DATA TO EXAMINE:
Start of Block

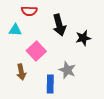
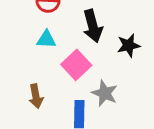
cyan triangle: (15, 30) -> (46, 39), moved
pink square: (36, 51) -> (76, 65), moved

End of Block
Start of Block

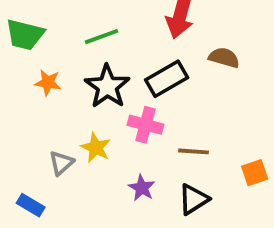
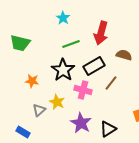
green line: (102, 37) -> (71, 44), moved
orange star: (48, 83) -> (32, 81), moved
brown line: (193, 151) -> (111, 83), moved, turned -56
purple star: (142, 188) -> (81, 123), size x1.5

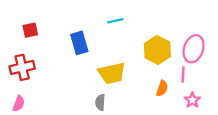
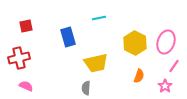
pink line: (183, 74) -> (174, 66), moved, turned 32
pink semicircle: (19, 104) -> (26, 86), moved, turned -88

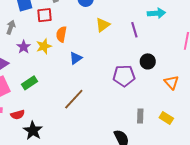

End of Block
Start of Block

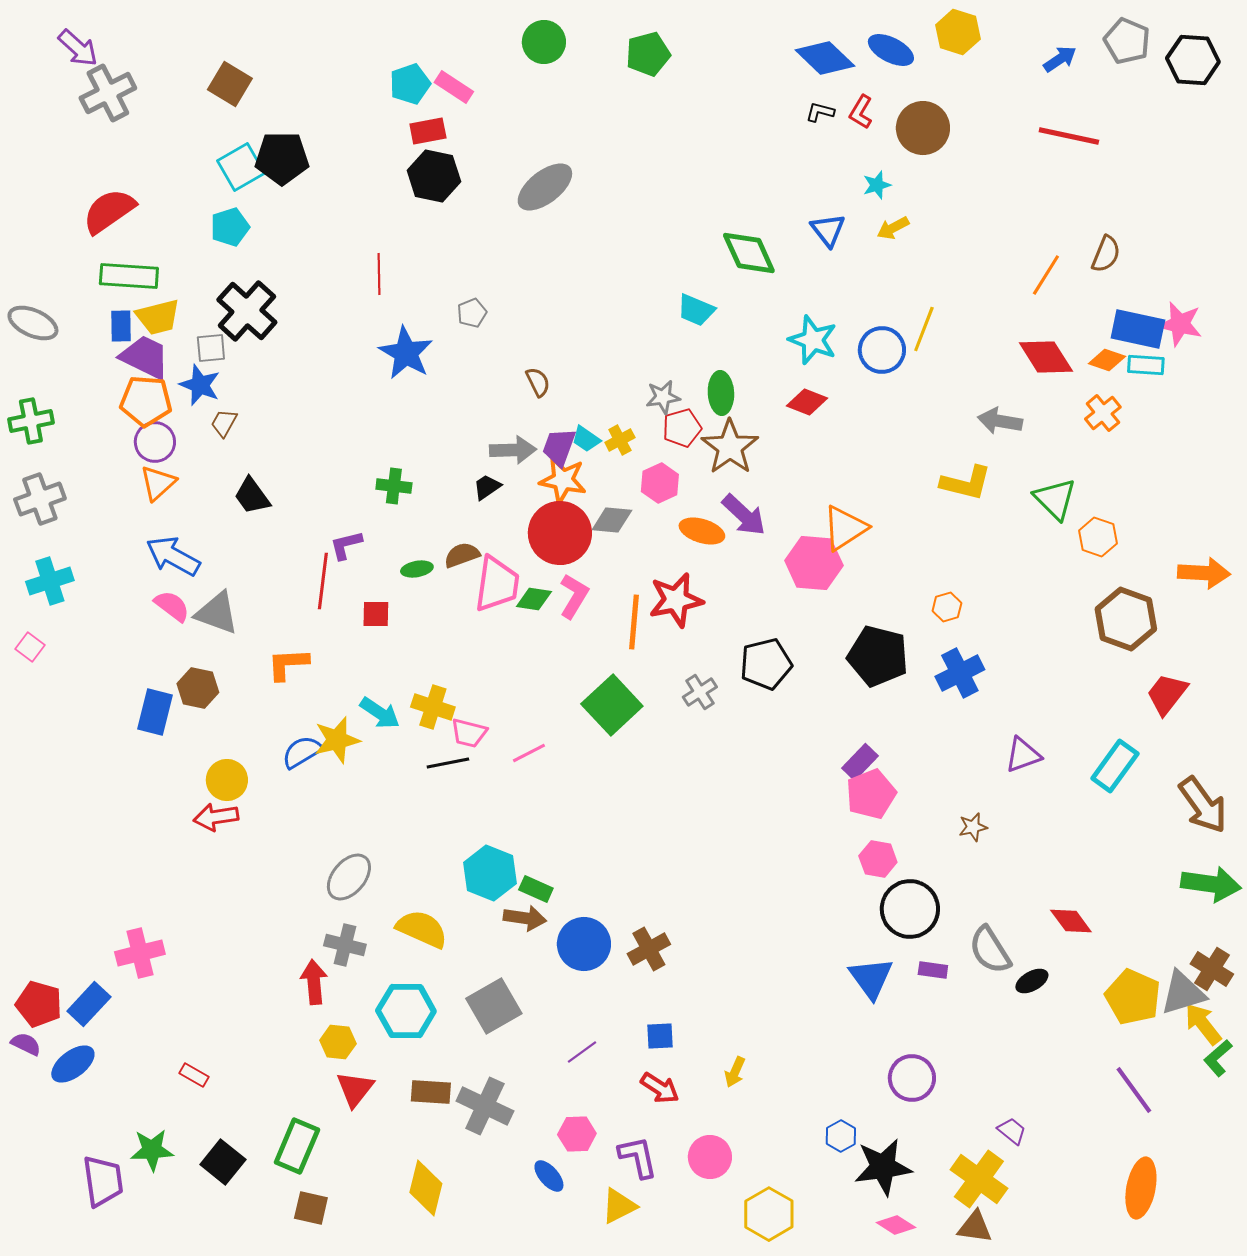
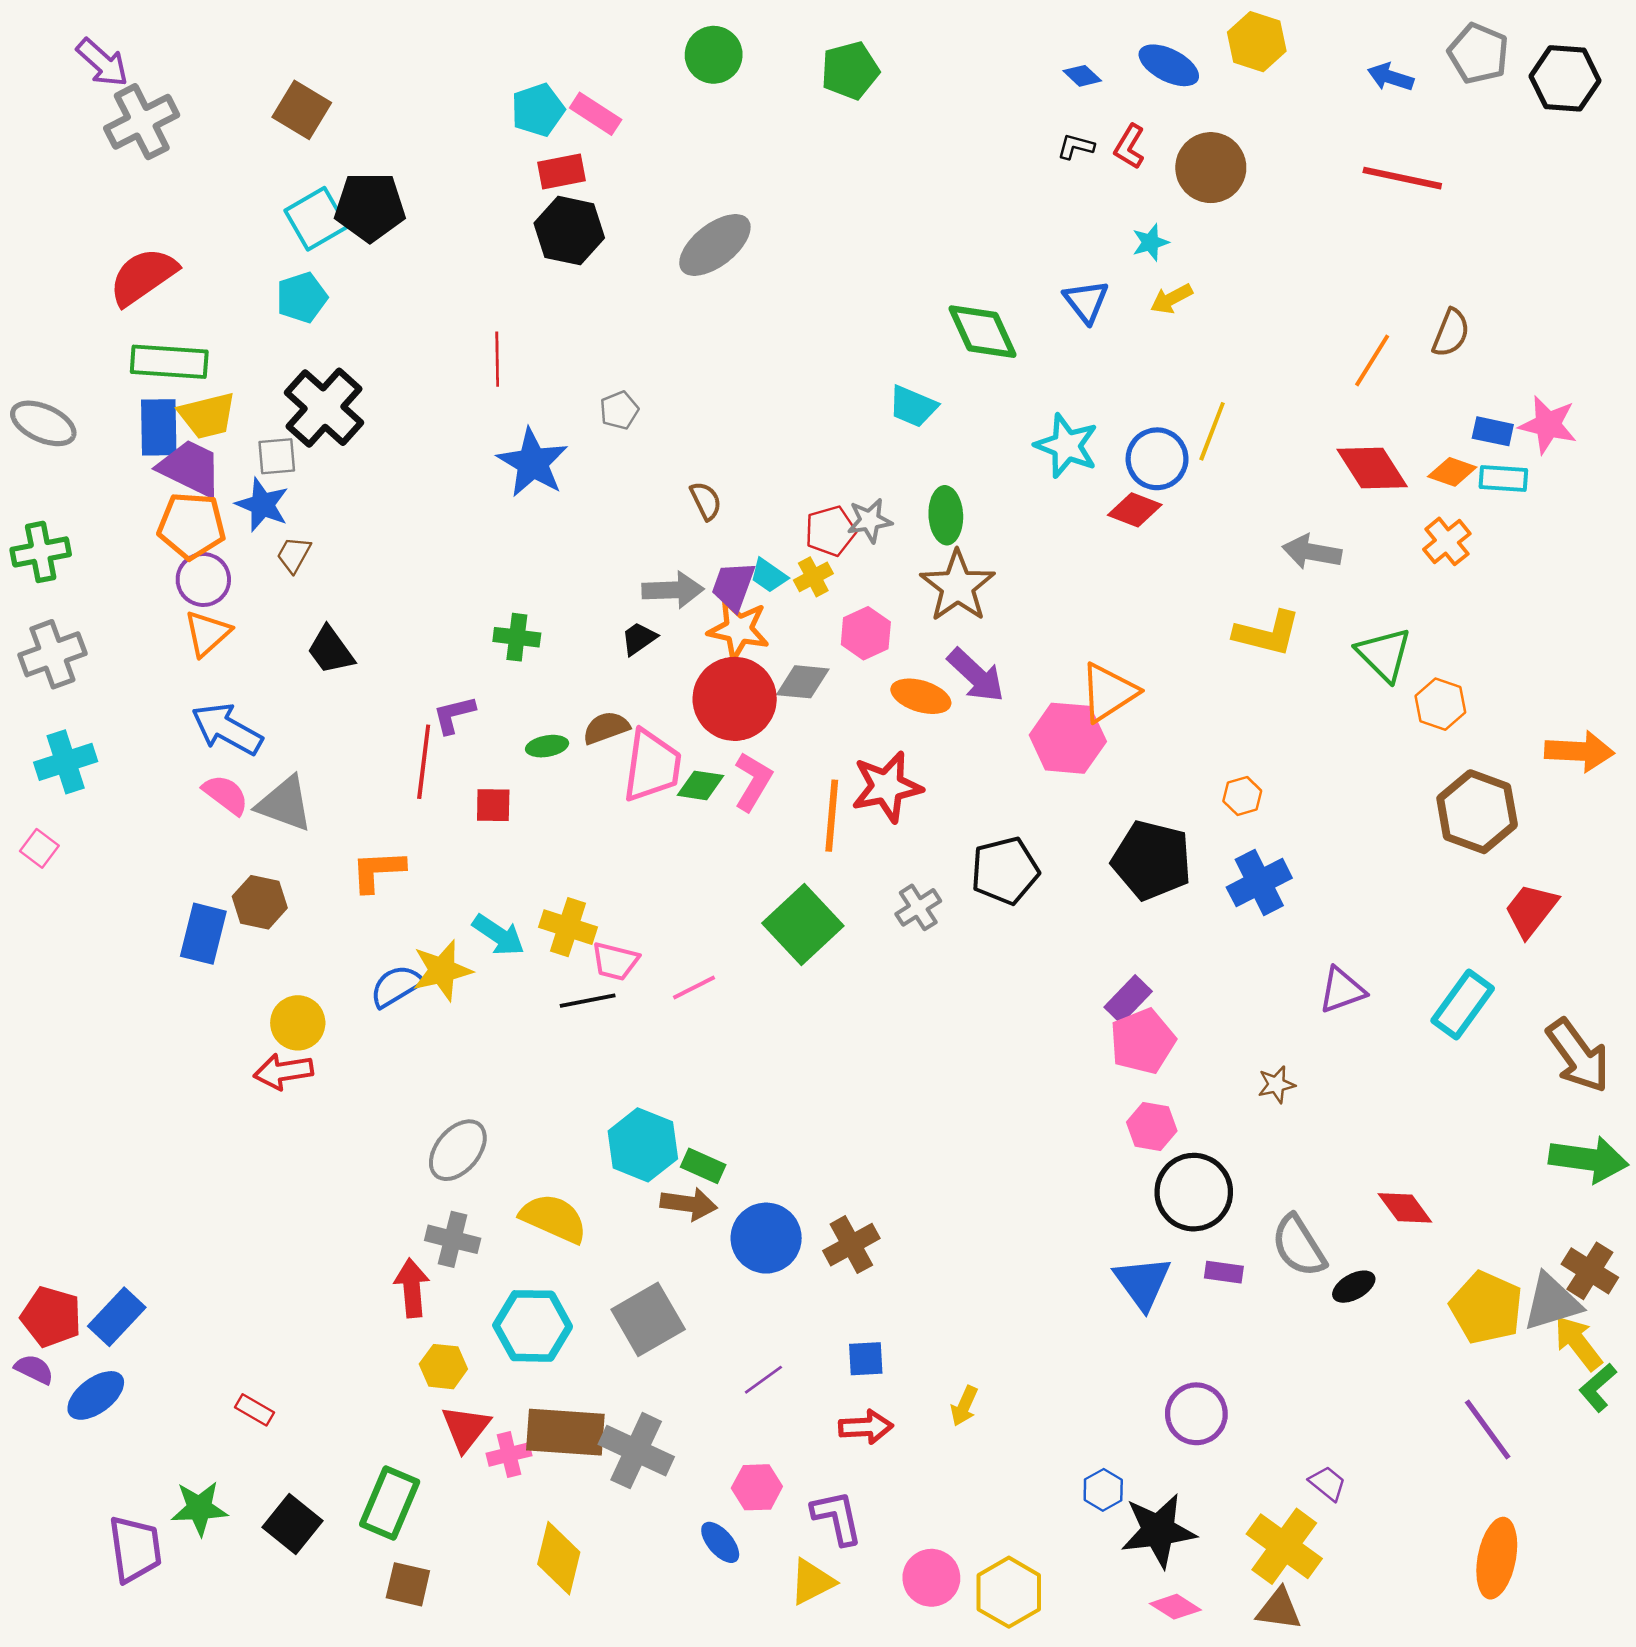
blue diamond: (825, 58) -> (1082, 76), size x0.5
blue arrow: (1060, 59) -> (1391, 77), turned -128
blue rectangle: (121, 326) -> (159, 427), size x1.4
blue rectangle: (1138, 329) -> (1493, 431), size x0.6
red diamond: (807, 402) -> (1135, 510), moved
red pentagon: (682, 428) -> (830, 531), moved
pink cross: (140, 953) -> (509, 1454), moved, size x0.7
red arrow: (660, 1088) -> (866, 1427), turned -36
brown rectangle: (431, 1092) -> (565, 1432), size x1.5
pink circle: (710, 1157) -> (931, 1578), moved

End of Block

WORK ORDER: Lines that include the word "pink" are to be extracted from the data above.

REPLY:
pink square: (36, 51) -> (76, 65), moved
pink line: (183, 74) -> (174, 66), moved, turned 32
pink semicircle: (19, 104) -> (26, 86), moved, turned -88
pink cross: (140, 953) -> (509, 1454), moved, size x0.7
pink circle: (710, 1157) -> (931, 1578), moved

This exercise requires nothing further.